## Records for the task
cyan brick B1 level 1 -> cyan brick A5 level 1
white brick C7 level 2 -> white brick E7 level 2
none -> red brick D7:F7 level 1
--
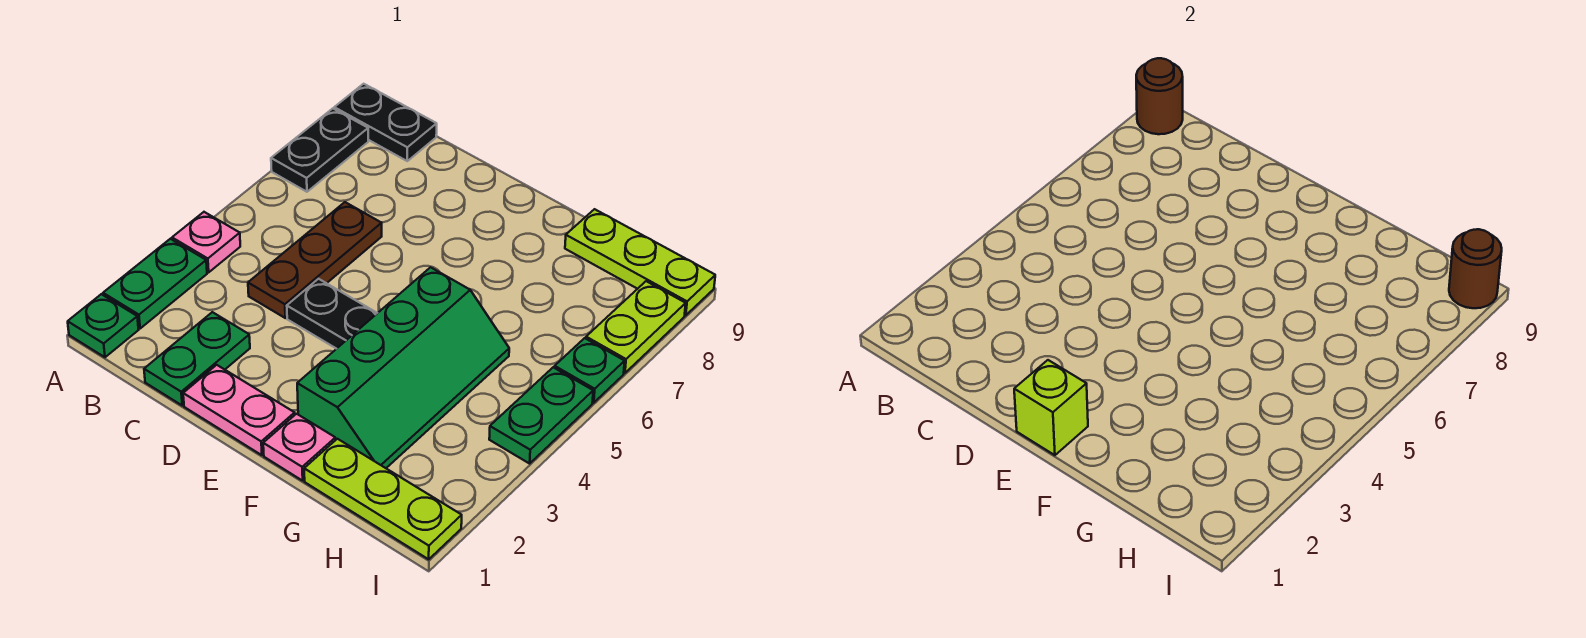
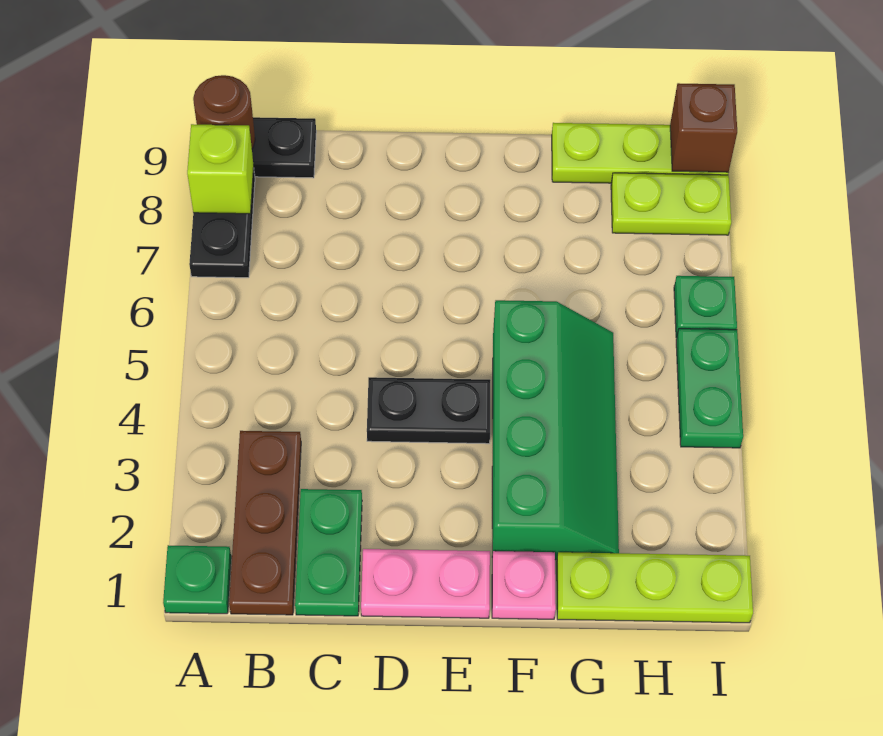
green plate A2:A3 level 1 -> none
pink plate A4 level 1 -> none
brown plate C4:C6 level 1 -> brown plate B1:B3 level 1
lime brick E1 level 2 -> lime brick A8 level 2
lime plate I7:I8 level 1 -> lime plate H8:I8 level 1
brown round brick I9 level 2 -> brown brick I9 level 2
...
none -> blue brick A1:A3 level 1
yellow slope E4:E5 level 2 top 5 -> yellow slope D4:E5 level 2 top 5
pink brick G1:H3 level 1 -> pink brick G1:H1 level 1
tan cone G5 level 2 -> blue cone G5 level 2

## Exercise prompt
Could you restate word for word the lines above, from the one that contains "brown plate C4:C6" through the one that contains "brown round brick", and no others?

## Solved problem
brown plate C4:C6 level 1 -> brown plate B1:B3 level 1
lime brick E1 level 2 -> lime brick A8 level 2
lime plate I7:I8 level 1 -> lime plate H8:I8 level 1
brown round brick I9 level 2 -> brown brick I9 level 2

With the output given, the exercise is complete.